▸ The task:
Please transcribe the listing below in full, exactly as written, leaving out its pictures.

▸ Exercise data:
────────
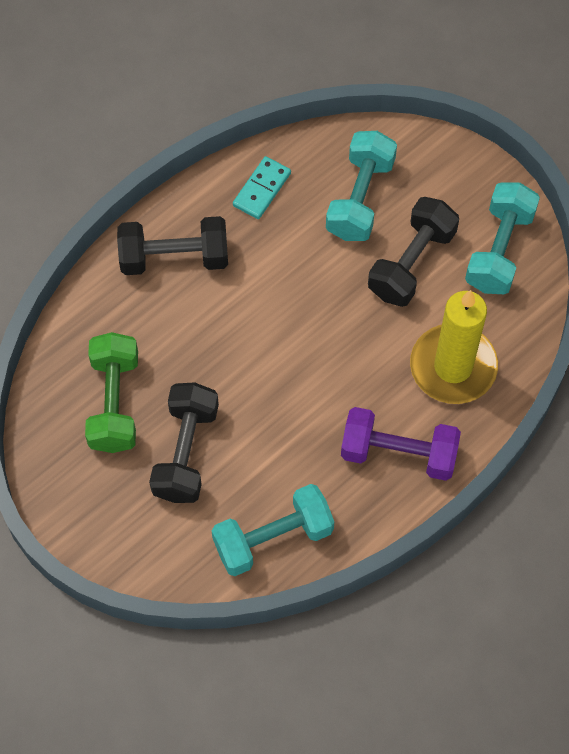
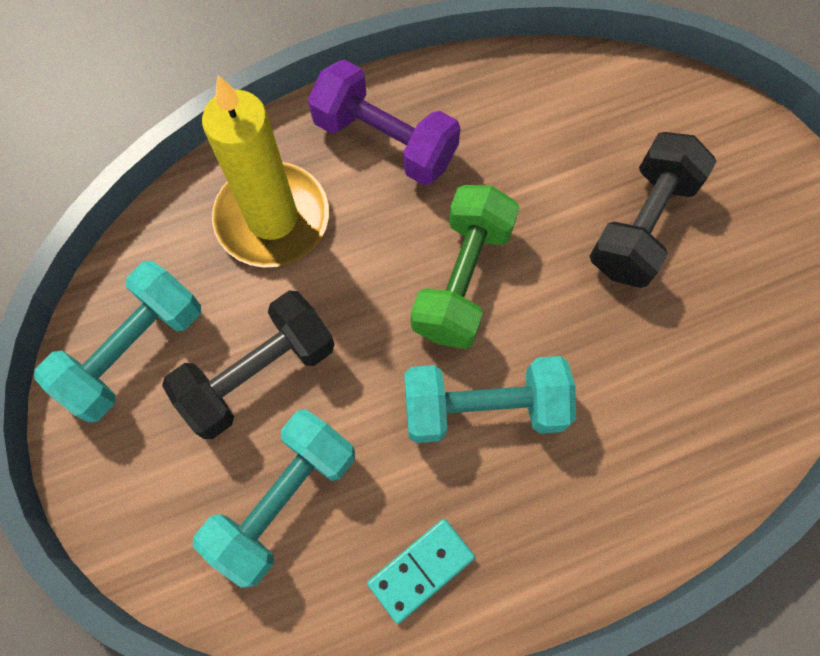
camera: 160 degrees left, 5 degrees up
(114, 402) = (719, 317): green dumbbell -> green dumbbell (462, 279)
(174, 257) = (585, 501): black dumbbell -> none
(273, 538) = (566, 97): turquoise dumbbell -> turquoise dumbbell (484, 408)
────────
▸ Output below:
camera: 160 degrees left, 5 degrees up
(114, 402) = (719, 317): green dumbbell -> green dumbbell (462, 279)
(174, 257) = (585, 501): black dumbbell -> none
(273, 538) = (566, 97): turquoise dumbbell -> turquoise dumbbell (484, 408)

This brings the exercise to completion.